Copy the data below exactly, omitting any picture it contains.

▶ _Information shown_
::::::::
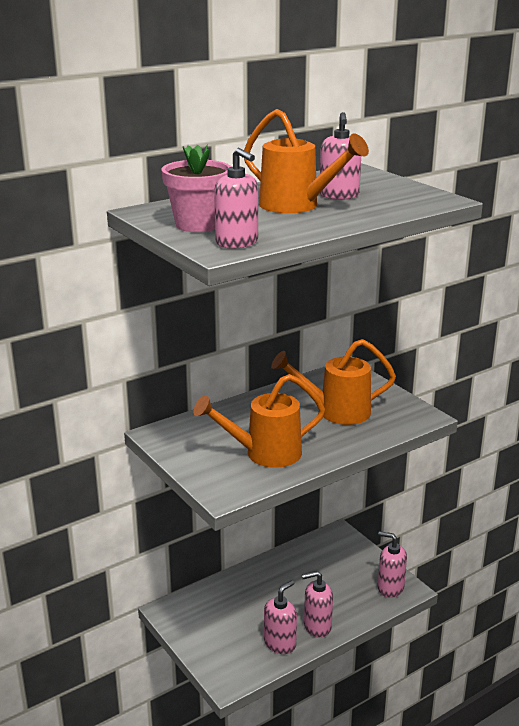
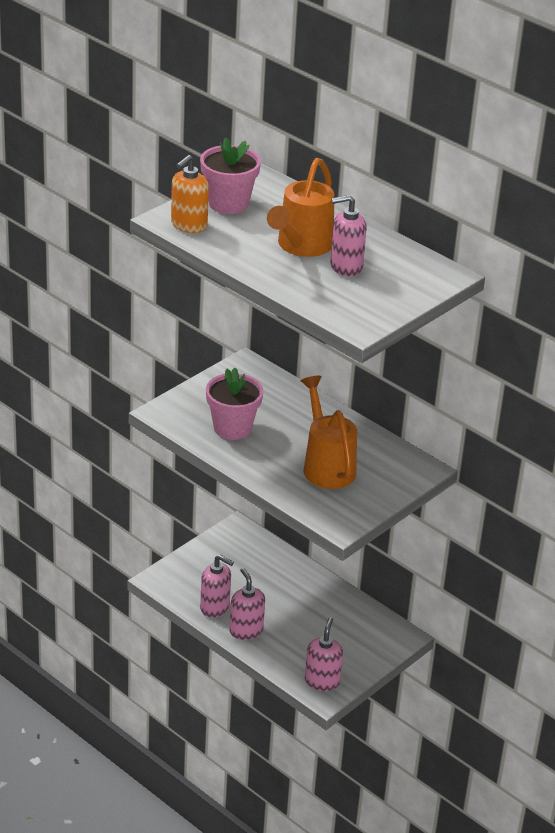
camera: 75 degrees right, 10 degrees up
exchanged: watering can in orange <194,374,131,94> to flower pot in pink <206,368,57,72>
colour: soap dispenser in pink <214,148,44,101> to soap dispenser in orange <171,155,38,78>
::::::::
▶ _Answer below_
camera: 75 degrees right, 10 degrees up
exchanged: watering can in orange <194,374,131,94> to flower pot in pink <206,368,57,72>
colour: soap dispenser in pink <214,148,44,101> to soap dispenser in orange <171,155,38,78>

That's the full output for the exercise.